[Stored items]
_____
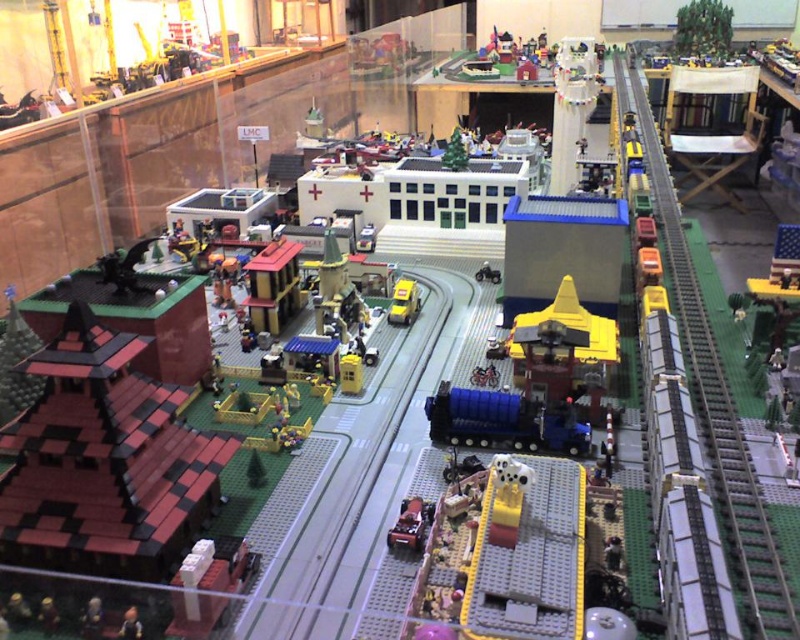
Does metallic silver train at center lie behind yellow plastic car at center?

No, it is not.

Who is lower down, metallic silver train at center or yellow plastic car at center?

metallic silver train at center

Is point (424, 518) positioned before point (389, 314)?

That is True.

This screenshot has height=640, width=800. I want to click on metallic silver train at center, so click(412, 524).

Can you confirm if green plastic train track at right is shorter than yellow plastic car at center?

In fact, green plastic train track at right may be taller than yellow plastic car at center.

This screenshot has height=640, width=800. What do you see at coordinates (720, 417) in the screenshot?
I see `green plastic train track at right` at bounding box center [720, 417].

The height and width of the screenshot is (640, 800). Find the location of `green plastic train track at right`. green plastic train track at right is located at coordinates [x=720, y=417].

Who is positioned more to the right, green plastic train track at right or metallic silver train at center?

green plastic train track at right is more to the right.

Does point (770, 602) come farther from viewer compared to point (430, 522)?

No, (770, 602) is closer to viewer.

The width and height of the screenshot is (800, 640). I want to click on green plastic train track at right, so click(720, 417).

This screenshot has height=640, width=800. What are the coordinates of `green plastic train track at right` in the screenshot? It's located at (720, 417).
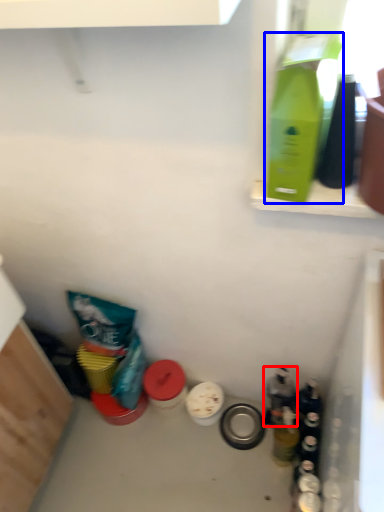
Question: Which of the following is the farthest to the observer, bottle (highlighted by a red box) or bottle (highlighted by a blue box)?

Choices:
 (A) bottle
 (B) bottle

Answer: (A)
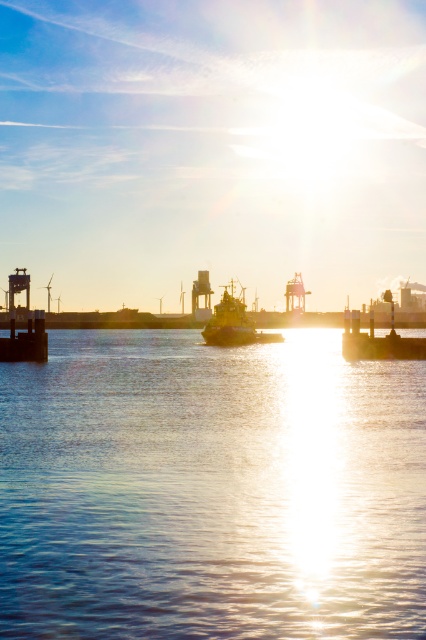
Is glistening water at center positioned at the back of shiny metallic tugboat at center?

That is False.

Who is higher up, glistening water at center or shiny metallic tugboat at center?

shiny metallic tugboat at center is higher up.

Is point (71, 596) positioned before point (249, 332)?

Yes, it is.

Where is `glistening water at center`? The width and height of the screenshot is (426, 640). glistening water at center is located at coordinates (210, 490).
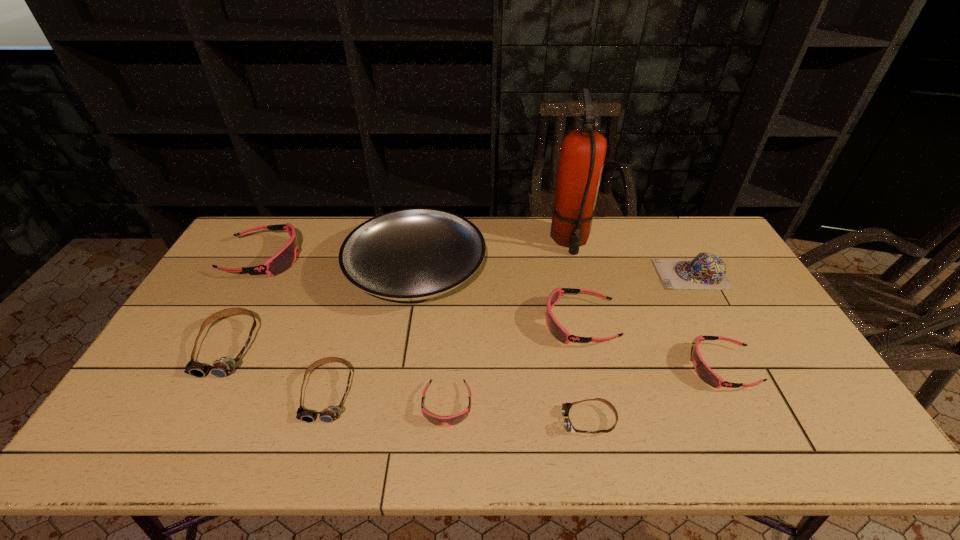
Find the location of `object that is the fifth closest to the biggest brown goggles`. object that is the fifth closest to the biggest brown goggles is located at coordinates (557, 330).

Locate an element on the screen. The height and width of the screenshot is (540, 960). goggles that is the closest to the rightmost pink goggles is located at coordinates (557, 330).

Image resolution: width=960 pixels, height=540 pixels. I want to click on goggles that is the third closest to the farthest pink goggles, so click(x=453, y=420).

Find the location of a particular element. This screenshot has height=540, width=960. pink goggles that is the second closest to the cap is located at coordinates (703, 371).

This screenshot has height=540, width=960. Find the location of `the third closest pink goggles relative to the fire extinguisher`. the third closest pink goggles relative to the fire extinguisher is located at coordinates (453, 420).

Identify the location of brown goggles that is the second closest to the biggest brown goggles. (568, 426).

The image size is (960, 540). What are the coordinates of `the closest brown goggles to the rightmost brown goggles` in the screenshot? It's located at (331, 413).

In order to click on vacant area that satisfies the following two spatial constraints: 1. on the front, side, and top of the cap; 2. on the front-facing side of the smallest pink goggles in this screenshot , I will do `click(761, 405)`.

Identify the location of vacant position in the image that satisfies the following two spatial constraints: 1. on the front-facing side of the third pink goggles from left to right; 2. on the front-facing side of the second brown goggles from right to left. (596, 393).

This screenshot has width=960, height=540. Find the location of `vacant space that satisfies the following two spatial constraints: 1. on the nozzle of the tallest object; 2. on the front-facing side of the rightmost brown goggles`. vacant space that satisfies the following two spatial constraints: 1. on the nozzle of the tallest object; 2. on the front-facing side of the rightmost brown goggles is located at coordinates (614, 421).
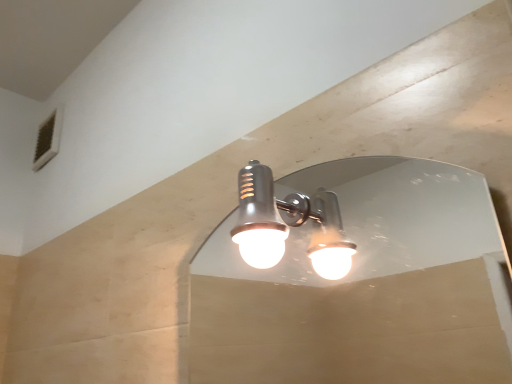
Question: Should I look upward or downward to see satin nickel light fixture at center?

Choices:
 (A) down
 (B) up

Answer: (A)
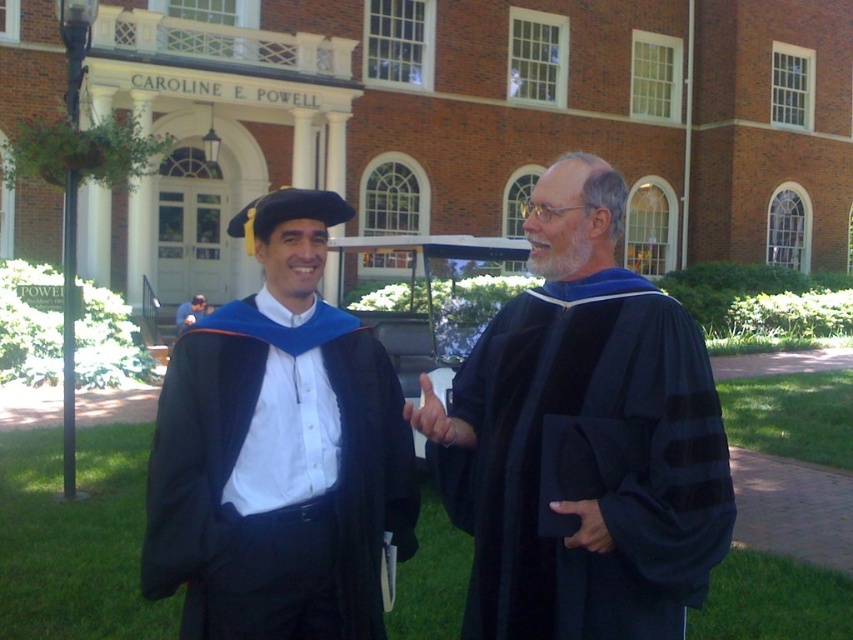
From the picture: You are a photographer at the graduation ceremony. You need to capture a photo where both the black matte graduation gown at center and the matte black robe at center are clearly visible. Which one should you focus on first to ensure the other is in the frame?

The black matte graduation gown at center is positioned on the right side of matte black robe at center, so you should focus on the matte black robe at center first to ensure the black matte graduation gown at center remains in the frame.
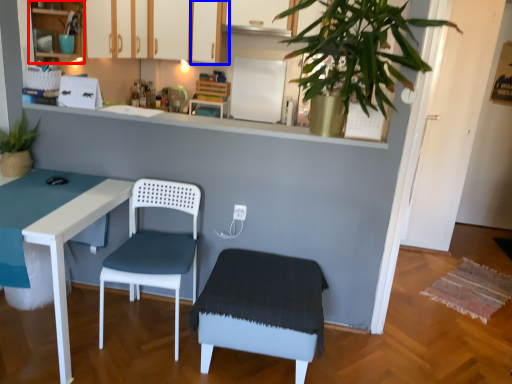
Question: Which point is further to the camera, cabinetry (highlighted by a red box) or cabinetry (highlighted by a blue box)?

Choices:
 (A) cabinetry
 (B) cabinetry

Answer: (B)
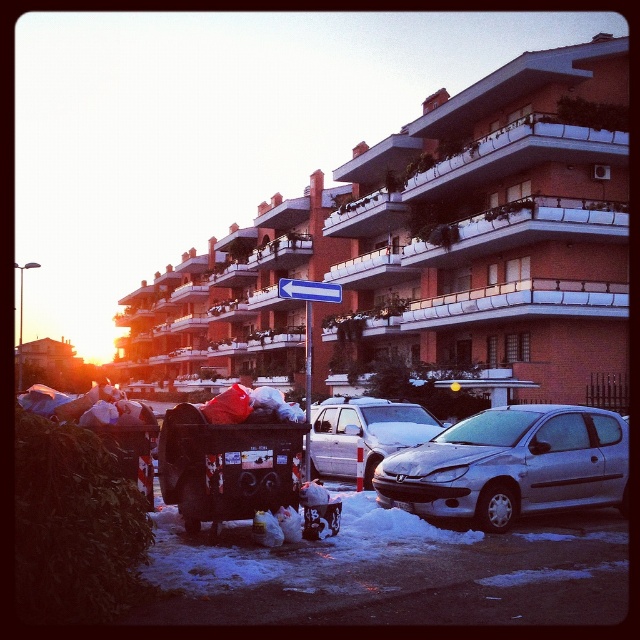
You are a delivery person who needs to park your car, which is 10 feet long, between the silver metallic car at lower right and the metallic garbage cart at lower left. Is there enough space between them for your car?

The distance between the silver metallic car at lower right and the metallic garbage cart at lower left is 11.13 feet, which is slightly longer than your 10 feet long car. Therefore, there is enough space to park your car between them.

You are standing at the point with coordinates point (381, 442) and want to walk towards the point with coordinates point (195, 532). Which direction should you move relative to your current position?

Since point (195, 532) is in front of point (381, 442), you should move forward to reach it.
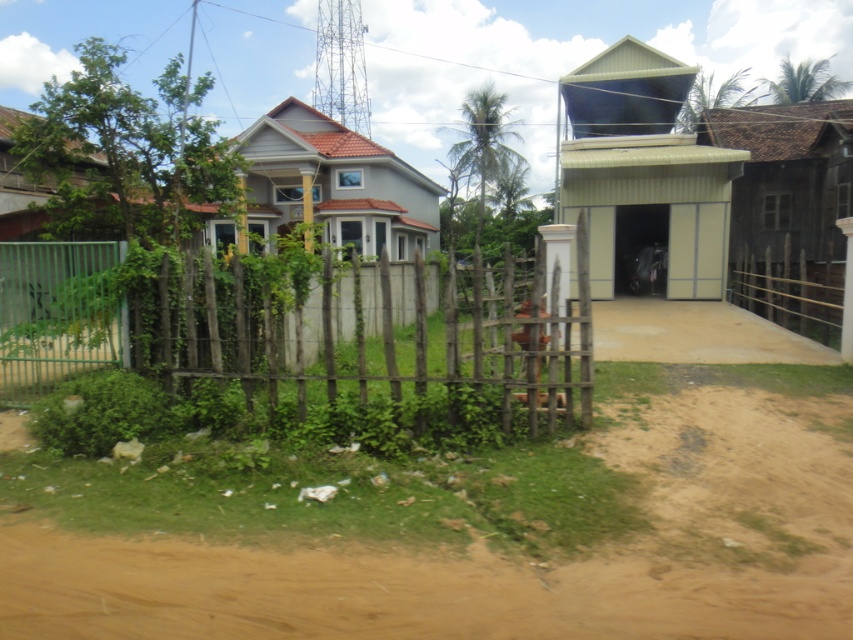
Is point (502, 307) positioned after point (689, 237)?

No, it is in front of (689, 237).

Is the position of green wooden fence at left more distant than that of metallic corrugated hut at upper right?

No, it is not.

Is point (363, 292) farther from viewer compared to point (648, 182)?

No.

The width and height of the screenshot is (853, 640). Find the location of `green wooden fence at left`. green wooden fence at left is located at coordinates (355, 332).

Based on the photo, is green wooden fence at left below matte gray house at center?

Yes.

Is green wooden fence at left bigger than matte gray house at center?

→ No.

Is point (119, 323) farther from viewer compared to point (387, 184)?

No, (119, 323) is closer to viewer.

I want to click on green wooden fence at left, so point(355,332).

Does metallic corrugated hut at upper right appear on the left side of wooden hut at right?

Yes, metallic corrugated hut at upper right is to the left of wooden hut at right.

Is metallic corrugated hut at upper right taller than wooden hut at right?

No.

Is point (567, 150) less distant than point (734, 208)?

That is True.

Identify the location of metallic corrugated hut at upper right. (643, 168).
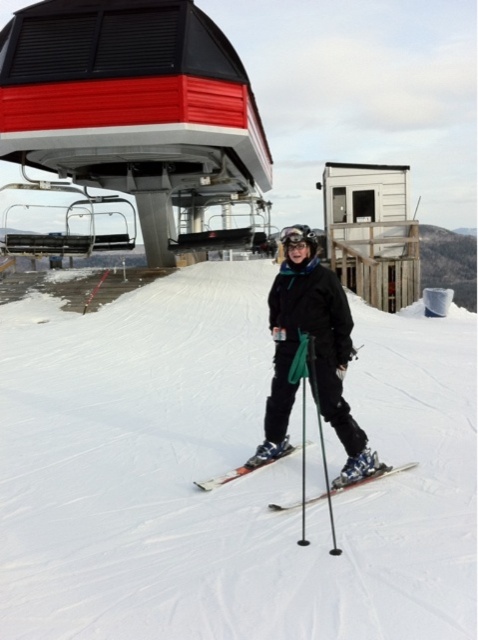
You are a ski equipment inspector checking the equipment of a skier. You notice the green plastic ski pole at center and the shiny metallic skis at center. Which one has a smaller diameter?

The green plastic ski pole at center is thinner than the shiny metallic skis at center, so the green plastic ski pole at center has a smaller diameter.

Consider the image. You are a ski instructor preparing for a lesson. You see the green plastic ski pole at center and the shiny metallic skis at center. Which object is taller?

The green plastic ski pole at center is much taller than the shiny metallic skis at center.

You are a photographer standing at the base of the ski slope. You want to take a closeup shot of the orange metallic skis at center without moving closer than 3 meters. Can you capture the skis clearly in your photo?

The orange metallic skis at center are 3.65 meters away from the camera. Since you can stay at least 3 meters away, you can capture the skis clearly as they are within the required distance range.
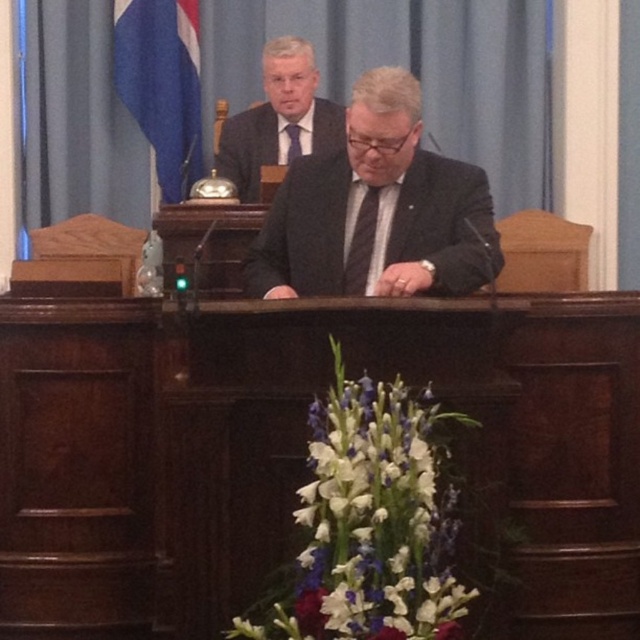
Question: Which is nearer to the satin black suit at upper center?

Choices:
 (A) purple silk tie at center
 (B) black silk tie at center
 (C) blue fabric flag at upper left

Answer: (A)

Question: Which point is closer to the camera taking this photo?

Choices:
 (A) (120, 515)
 (B) (218, 161)
 (C) (120, 64)

Answer: (A)

Question: Can you confirm if dark wood podium at center is positioned below matte black suit at center?

Choices:
 (A) yes
 (B) no

Answer: (A)

Question: Does satin black suit at upper center appear over black silk tie at center?

Choices:
 (A) no
 (B) yes

Answer: (B)

Question: Is black silk tie at center positioned behind purple silk tie at center?

Choices:
 (A) no
 (B) yes

Answer: (A)

Question: Considering the real-world distances, which object is farthest from the black silk tie at center?

Choices:
 (A) satin black suit at upper center
 (B) blue fabric flag at upper left
 (C) matte black suit at center
 (D) dark wood podium at center

Answer: (B)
_____
● **What is needed**
Reproduce every one of the rows above word for word, omitting the pictures.

● **Task answer**
Does metallic silver train at center lie behind yellow plastic car at center?

No, it is not.

Who is lower down, metallic silver train at center or yellow plastic car at center?

metallic silver train at center

Is point (424, 518) positioned before point (389, 314)?

That is True.

This screenshot has height=640, width=800. I want to click on metallic silver train at center, so click(412, 524).

Can you confirm if green plastic train track at right is shorter than yellow plastic car at center?

In fact, green plastic train track at right may be taller than yellow plastic car at center.

This screenshot has height=640, width=800. What do you see at coordinates (720, 417) in the screenshot?
I see `green plastic train track at right` at bounding box center [720, 417].

The height and width of the screenshot is (640, 800). Find the location of `green plastic train track at right`. green plastic train track at right is located at coordinates [x=720, y=417].

Who is positioned more to the right, green plastic train track at right or metallic silver train at center?

green plastic train track at right is more to the right.

Does point (770, 602) come farther from viewer compared to point (430, 522)?

No, (770, 602) is closer to viewer.

The width and height of the screenshot is (800, 640). I want to click on green plastic train track at right, so click(720, 417).

This screenshot has height=640, width=800. What are the coordinates of `green plastic train track at right` in the screenshot? It's located at (720, 417).
Question: Which of the following is the farthest to the observer, bottle (highlighted by a red box) or bottle (highlighted by a blue box)?

Choices:
 (A) bottle
 (B) bottle

Answer: (A)
Is glistening water at center positioned at the back of shiny metallic tugboat at center?

That is False.

Who is higher up, glistening water at center or shiny metallic tugboat at center?

shiny metallic tugboat at center is higher up.

Is point (71, 596) positioned before point (249, 332)?

Yes, it is.

Where is `glistening water at center`? The width and height of the screenshot is (426, 640). glistening water at center is located at coordinates (210, 490).
Find the location of `object that is the fifth closest to the biggest brown goggles`. object that is the fifth closest to the biggest brown goggles is located at coordinates (557, 330).

Locate an element on the screen. The height and width of the screenshot is (540, 960). goggles that is the closest to the rightmost pink goggles is located at coordinates (557, 330).

Image resolution: width=960 pixels, height=540 pixels. I want to click on goggles that is the third closest to the farthest pink goggles, so click(x=453, y=420).

Find the location of a particular element. This screenshot has height=540, width=960. pink goggles that is the second closest to the cap is located at coordinates (703, 371).

This screenshot has height=540, width=960. Find the location of `the third closest pink goggles relative to the fire extinguisher`. the third closest pink goggles relative to the fire extinguisher is located at coordinates (453, 420).

Identify the location of brown goggles that is the second closest to the biggest brown goggles. (568, 426).

The image size is (960, 540). What are the coordinates of `the closest brown goggles to the rightmost brown goggles` in the screenshot? It's located at (331, 413).

In order to click on vacant area that satisfies the following two spatial constraints: 1. on the front, side, and top of the cap; 2. on the front-facing side of the smallest pink goggles in this screenshot , I will do `click(761, 405)`.

Identify the location of vacant position in the image that satisfies the following two spatial constraints: 1. on the front-facing side of the third pink goggles from left to right; 2. on the front-facing side of the second brown goggles from right to left. (596, 393).

This screenshot has width=960, height=540. Find the location of `vacant space that satisfies the following two spatial constraints: 1. on the nozzle of the tallest object; 2. on the front-facing side of the rightmost brown goggles`. vacant space that satisfies the following two spatial constraints: 1. on the nozzle of the tallest object; 2. on the front-facing side of the rightmost brown goggles is located at coordinates (614, 421).
Question: Should I look upward or downward to see satin nickel light fixture at center?

Choices:
 (A) down
 (B) up

Answer: (A)
From the picture: You are a photographer at the graduation ceremony. You need to capture a photo where both the black matte graduation gown at center and the matte black robe at center are clearly visible. Which one should you focus on first to ensure the other is in the frame?

The black matte graduation gown at center is positioned on the right side of matte black robe at center, so you should focus on the matte black robe at center first to ensure the black matte graduation gown at center remains in the frame.
Question: Which point is further to the camera, cabinetry (highlighted by a red box) or cabinetry (highlighted by a blue box)?

Choices:
 (A) cabinetry
 (B) cabinetry

Answer: (B)
You are a delivery person who needs to park your car, which is 10 feet long, between the silver metallic car at lower right and the metallic garbage cart at lower left. Is there enough space between them for your car?

The distance between the silver metallic car at lower right and the metallic garbage cart at lower left is 11.13 feet, which is slightly longer than your 10 feet long car. Therefore, there is enough space to park your car between them.

You are standing at the point with coordinates point (381, 442) and want to walk towards the point with coordinates point (195, 532). Which direction should you move relative to your current position?

Since point (195, 532) is in front of point (381, 442), you should move forward to reach it.
Is point (502, 307) positioned after point (689, 237)?

No, it is in front of (689, 237).

Is the position of green wooden fence at left more distant than that of metallic corrugated hut at upper right?

No, it is not.

Is point (363, 292) farther from viewer compared to point (648, 182)?

No.

The width and height of the screenshot is (853, 640). Find the location of `green wooden fence at left`. green wooden fence at left is located at coordinates (355, 332).

Based on the photo, is green wooden fence at left below matte gray house at center?

Yes.

Is green wooden fence at left bigger than matte gray house at center?

→ No.

Is point (119, 323) farther from viewer compared to point (387, 184)?

No, (119, 323) is closer to viewer.

I want to click on green wooden fence at left, so point(355,332).

Does metallic corrugated hut at upper right appear on the left side of wooden hut at right?

Yes, metallic corrugated hut at upper right is to the left of wooden hut at right.

Is metallic corrugated hut at upper right taller than wooden hut at right?

No.

Is point (567, 150) less distant than point (734, 208)?

That is True.

Identify the location of metallic corrugated hut at upper right. (643, 168).
You are a ski equipment inspector checking the equipment of a skier. You notice the green plastic ski pole at center and the shiny metallic skis at center. Which one has a smaller diameter?

The green plastic ski pole at center is thinner than the shiny metallic skis at center, so the green plastic ski pole at center has a smaller diameter.

Consider the image. You are a ski instructor preparing for a lesson. You see the green plastic ski pole at center and the shiny metallic skis at center. Which object is taller?

The green plastic ski pole at center is much taller than the shiny metallic skis at center.

You are a photographer standing at the base of the ski slope. You want to take a closeup shot of the orange metallic skis at center without moving closer than 3 meters. Can you capture the skis clearly in your photo?

The orange metallic skis at center are 3.65 meters away from the camera. Since you can stay at least 3 meters away, you can capture the skis clearly as they are within the required distance range.
Question: Which is nearer to the satin black suit at upper center?

Choices:
 (A) purple silk tie at center
 (B) black silk tie at center
 (C) blue fabric flag at upper left

Answer: (A)

Question: Which point is closer to the camera taking this photo?

Choices:
 (A) (120, 515)
 (B) (218, 161)
 (C) (120, 64)

Answer: (A)

Question: Can you confirm if dark wood podium at center is positioned below matte black suit at center?

Choices:
 (A) yes
 (B) no

Answer: (A)

Question: Does satin black suit at upper center appear over black silk tie at center?

Choices:
 (A) no
 (B) yes

Answer: (B)

Question: Is black silk tie at center positioned behind purple silk tie at center?

Choices:
 (A) no
 (B) yes

Answer: (A)

Question: Considering the real-world distances, which object is farthest from the black silk tie at center?

Choices:
 (A) satin black suit at upper center
 (B) blue fabric flag at upper left
 (C) matte black suit at center
 (D) dark wood podium at center

Answer: (B)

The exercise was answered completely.